— WHAT TO PRODUCE —
The expected output is exactly the lines below, starting at the line with "STEPPER1 pin IN3: TX0 -> D23" and ending at the line with "RFID pin MISO: D1 -> D2", both included; no other line belongs in it.

-- INPUT DATA follows --

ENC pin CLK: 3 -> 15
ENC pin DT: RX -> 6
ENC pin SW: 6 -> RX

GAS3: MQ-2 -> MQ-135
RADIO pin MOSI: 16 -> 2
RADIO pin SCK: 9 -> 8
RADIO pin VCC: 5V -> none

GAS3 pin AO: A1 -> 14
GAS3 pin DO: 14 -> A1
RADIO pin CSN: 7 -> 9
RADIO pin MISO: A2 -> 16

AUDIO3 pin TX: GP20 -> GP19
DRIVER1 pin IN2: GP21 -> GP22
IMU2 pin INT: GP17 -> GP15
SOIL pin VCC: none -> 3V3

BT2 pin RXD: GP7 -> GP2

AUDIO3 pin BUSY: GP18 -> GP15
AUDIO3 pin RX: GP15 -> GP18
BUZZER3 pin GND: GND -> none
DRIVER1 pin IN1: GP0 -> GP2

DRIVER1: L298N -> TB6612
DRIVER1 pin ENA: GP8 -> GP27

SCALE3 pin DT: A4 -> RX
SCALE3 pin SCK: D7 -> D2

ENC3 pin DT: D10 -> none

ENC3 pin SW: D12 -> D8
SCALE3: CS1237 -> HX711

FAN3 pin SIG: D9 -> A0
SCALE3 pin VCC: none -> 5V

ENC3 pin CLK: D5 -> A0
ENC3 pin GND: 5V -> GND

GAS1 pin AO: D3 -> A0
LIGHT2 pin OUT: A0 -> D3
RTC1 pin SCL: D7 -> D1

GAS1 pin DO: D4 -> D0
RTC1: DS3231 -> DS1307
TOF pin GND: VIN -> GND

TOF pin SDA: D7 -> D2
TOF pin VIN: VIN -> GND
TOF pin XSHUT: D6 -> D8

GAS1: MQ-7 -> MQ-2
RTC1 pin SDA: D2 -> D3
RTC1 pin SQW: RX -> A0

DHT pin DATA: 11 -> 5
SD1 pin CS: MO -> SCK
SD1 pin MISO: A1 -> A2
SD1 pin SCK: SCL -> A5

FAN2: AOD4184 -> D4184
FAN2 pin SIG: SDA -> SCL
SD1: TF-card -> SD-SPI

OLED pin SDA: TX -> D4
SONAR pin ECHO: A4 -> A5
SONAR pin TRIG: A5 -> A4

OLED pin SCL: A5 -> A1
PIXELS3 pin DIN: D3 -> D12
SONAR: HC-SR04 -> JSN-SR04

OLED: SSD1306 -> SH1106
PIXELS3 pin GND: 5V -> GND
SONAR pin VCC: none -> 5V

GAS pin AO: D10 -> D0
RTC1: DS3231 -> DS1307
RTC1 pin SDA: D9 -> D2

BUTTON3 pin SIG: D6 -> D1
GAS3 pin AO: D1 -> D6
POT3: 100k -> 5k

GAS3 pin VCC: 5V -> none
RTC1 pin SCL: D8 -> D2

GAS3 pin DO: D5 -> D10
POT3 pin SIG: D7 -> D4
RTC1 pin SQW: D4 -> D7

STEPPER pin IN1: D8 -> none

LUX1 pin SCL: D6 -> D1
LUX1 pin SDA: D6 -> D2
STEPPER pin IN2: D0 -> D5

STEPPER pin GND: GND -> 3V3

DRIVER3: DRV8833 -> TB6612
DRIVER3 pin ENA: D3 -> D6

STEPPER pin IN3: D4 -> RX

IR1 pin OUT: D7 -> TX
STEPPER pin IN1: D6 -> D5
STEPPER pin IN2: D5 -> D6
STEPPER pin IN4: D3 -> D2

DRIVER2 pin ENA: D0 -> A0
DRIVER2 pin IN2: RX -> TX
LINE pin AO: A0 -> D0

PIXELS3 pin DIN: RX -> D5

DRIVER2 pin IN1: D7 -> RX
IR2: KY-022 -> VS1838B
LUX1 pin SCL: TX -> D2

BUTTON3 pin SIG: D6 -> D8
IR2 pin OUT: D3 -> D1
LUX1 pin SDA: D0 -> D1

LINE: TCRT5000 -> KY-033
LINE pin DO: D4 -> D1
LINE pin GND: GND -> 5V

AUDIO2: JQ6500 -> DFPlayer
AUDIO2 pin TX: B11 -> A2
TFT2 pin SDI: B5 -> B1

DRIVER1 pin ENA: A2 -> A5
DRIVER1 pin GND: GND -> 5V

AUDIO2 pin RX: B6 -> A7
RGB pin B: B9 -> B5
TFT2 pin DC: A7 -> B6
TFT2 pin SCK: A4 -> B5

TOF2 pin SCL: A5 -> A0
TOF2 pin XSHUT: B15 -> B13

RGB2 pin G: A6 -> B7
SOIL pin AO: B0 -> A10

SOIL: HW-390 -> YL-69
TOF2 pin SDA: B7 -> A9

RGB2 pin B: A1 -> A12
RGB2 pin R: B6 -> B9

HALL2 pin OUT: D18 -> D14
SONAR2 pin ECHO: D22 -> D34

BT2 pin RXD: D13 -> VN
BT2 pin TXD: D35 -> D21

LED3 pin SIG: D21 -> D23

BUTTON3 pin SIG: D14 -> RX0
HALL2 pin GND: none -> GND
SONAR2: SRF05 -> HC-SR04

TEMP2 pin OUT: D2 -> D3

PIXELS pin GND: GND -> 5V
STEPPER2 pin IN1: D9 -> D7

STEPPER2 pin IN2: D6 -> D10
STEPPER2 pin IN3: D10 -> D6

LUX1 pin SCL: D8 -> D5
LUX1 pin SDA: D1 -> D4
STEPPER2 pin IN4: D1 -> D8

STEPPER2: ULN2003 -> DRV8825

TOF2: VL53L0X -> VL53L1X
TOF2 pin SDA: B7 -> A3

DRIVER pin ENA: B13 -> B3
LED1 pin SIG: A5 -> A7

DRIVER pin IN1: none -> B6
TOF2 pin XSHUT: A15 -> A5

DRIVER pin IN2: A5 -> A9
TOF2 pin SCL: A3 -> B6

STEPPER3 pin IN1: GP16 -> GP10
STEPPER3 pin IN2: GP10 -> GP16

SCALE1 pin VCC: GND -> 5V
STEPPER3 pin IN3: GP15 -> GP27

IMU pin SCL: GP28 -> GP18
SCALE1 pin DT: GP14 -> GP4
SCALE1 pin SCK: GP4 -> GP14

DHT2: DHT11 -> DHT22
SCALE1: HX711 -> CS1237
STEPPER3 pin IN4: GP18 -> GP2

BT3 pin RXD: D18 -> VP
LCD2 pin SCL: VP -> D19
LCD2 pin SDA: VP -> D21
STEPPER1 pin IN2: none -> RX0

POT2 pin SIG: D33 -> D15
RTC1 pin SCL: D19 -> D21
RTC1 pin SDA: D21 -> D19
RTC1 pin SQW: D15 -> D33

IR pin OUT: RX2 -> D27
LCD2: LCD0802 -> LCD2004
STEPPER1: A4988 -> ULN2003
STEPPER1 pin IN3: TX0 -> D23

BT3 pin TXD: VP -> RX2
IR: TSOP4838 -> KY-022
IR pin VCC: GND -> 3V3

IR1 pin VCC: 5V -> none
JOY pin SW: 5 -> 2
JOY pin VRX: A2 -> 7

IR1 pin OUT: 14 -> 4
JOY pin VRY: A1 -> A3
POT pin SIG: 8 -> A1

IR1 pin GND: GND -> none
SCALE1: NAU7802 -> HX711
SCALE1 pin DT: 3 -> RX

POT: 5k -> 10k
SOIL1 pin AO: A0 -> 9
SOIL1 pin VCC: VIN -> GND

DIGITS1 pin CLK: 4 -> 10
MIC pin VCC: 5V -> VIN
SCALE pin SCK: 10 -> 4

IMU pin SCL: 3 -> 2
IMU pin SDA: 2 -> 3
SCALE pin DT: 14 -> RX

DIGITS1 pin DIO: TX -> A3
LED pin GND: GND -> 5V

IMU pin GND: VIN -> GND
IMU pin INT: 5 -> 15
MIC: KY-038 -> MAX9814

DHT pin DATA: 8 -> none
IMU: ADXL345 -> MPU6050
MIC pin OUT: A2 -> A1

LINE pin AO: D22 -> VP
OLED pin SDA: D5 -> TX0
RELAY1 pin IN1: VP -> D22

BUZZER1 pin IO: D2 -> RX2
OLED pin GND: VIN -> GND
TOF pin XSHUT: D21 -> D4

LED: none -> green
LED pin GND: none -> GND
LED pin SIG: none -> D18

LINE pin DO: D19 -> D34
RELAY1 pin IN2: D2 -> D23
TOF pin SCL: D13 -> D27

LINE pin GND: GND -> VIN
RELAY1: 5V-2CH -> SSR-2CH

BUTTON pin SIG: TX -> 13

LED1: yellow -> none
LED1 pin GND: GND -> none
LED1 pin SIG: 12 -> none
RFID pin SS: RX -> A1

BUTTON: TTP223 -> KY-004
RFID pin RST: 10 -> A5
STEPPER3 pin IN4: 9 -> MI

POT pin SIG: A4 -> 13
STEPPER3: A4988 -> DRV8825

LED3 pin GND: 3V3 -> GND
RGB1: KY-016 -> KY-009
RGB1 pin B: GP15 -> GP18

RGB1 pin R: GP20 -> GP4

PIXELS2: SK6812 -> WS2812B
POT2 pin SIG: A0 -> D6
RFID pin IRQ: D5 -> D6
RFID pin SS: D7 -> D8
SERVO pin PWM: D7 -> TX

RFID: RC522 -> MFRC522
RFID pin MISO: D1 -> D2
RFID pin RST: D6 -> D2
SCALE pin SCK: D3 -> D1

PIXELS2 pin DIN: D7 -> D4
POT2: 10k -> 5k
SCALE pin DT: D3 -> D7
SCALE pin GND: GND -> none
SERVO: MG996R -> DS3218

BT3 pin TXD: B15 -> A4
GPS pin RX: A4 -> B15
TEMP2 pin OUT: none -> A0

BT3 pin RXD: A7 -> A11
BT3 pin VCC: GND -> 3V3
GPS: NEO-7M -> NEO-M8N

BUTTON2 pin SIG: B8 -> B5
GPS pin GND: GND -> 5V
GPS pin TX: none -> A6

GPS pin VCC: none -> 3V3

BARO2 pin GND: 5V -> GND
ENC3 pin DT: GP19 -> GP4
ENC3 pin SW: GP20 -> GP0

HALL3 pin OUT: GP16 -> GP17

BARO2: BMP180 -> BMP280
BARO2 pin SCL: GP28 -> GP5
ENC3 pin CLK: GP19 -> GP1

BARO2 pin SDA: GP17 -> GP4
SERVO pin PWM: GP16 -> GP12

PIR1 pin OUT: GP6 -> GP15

-- INPUT DATA concluded --

— TASK RESPONSE —
STEPPER1 pin IN3: TX0 -> D23

BT3 pin TXD: VP -> RX2
IR: TSOP4838 -> KY-022
IR pin VCC: GND -> 3V3

IR1 pin VCC: 5V -> none
JOY pin SW: 5 -> 2
JOY pin VRX: A2 -> 7

IR1 pin OUT: 14 -> 4
JOY pin VRY: A1 -> A3
POT pin SIG: 8 -> A1

IR1 pin GND: GND -> none
SCALE1: NAU7802 -> HX711
SCALE1 pin DT: 3 -> RX

POT: 5k -> 10k
SOIL1 pin AO: A0 -> 9
SOIL1 pin VCC: VIN -> GND

DIGITS1 pin CLK: 4 -> 10
MIC pin VCC: 5V -> VIN
SCALE pin SCK: 10 -> 4

IMU pin SCL: 3 -> 2
IMU pin SDA: 2 -> 3
SCALE pin DT: 14 -> RX

DIGITS1 pin DIO: TX -> A3
LED pin GND: GND -> 5V

IMU pin GND: VIN -> GND
IMU pin INT: 5 -> 15
MIC: KY-038 -> MAX9814

DHT pin DATA: 8 -> none
IMU: ADXL345 -> MPU6050
MIC pin OUT: A2 -> A1

LINE pin AO: D22 -> VP
OLED pin SDA: D5 -> TX0
RELAY1 pin IN1: VP -> D22

BUZZER1 pin IO: D2 -> RX2
OLED pin GND: VIN -> GND
TOF pin XSHUT: D21 -> D4

LED: none -> green
LED pin GND: none -> GND
LED pin SIG: none -> D18

LINE pin DO: D19 -> D34
RELAY1 pin IN2: D2 -> D23
TOF pin SCL: D13 -> D27

LINE pin GND: GND -> VIN
RELAY1: 5V-2CH -> SSR-2CH

BUTTON pin SIG: TX -> 13

LED1: yellow -> none
LED1 pin GND: GND -> none
LED1 pin SIG: 12 -> none
RFID pin SS: RX -> A1

BUTTON: TTP223 -> KY-004
RFID pin RST: 10 -> A5
STEPPER3 pin IN4: 9 -> MI

POT pin SIG: A4 -> 13
STEPPER3: A4988 -> DRV8825

LED3 pin GND: 3V3 -> GND
RGB1: KY-016 -> KY-009
RGB1 pin B: GP15 -> GP18

RGB1 pin R: GP20 -> GP4

PIXELS2: SK6812 -> WS2812B
POT2 pin SIG: A0 -> D6
RFID pin IRQ: D5 -> D6
RFID pin SS: D7 -> D8
SERVO pin PWM: D7 -> TX

RFID: RC522 -> MFRC522
RFID pin MISO: D1 -> D2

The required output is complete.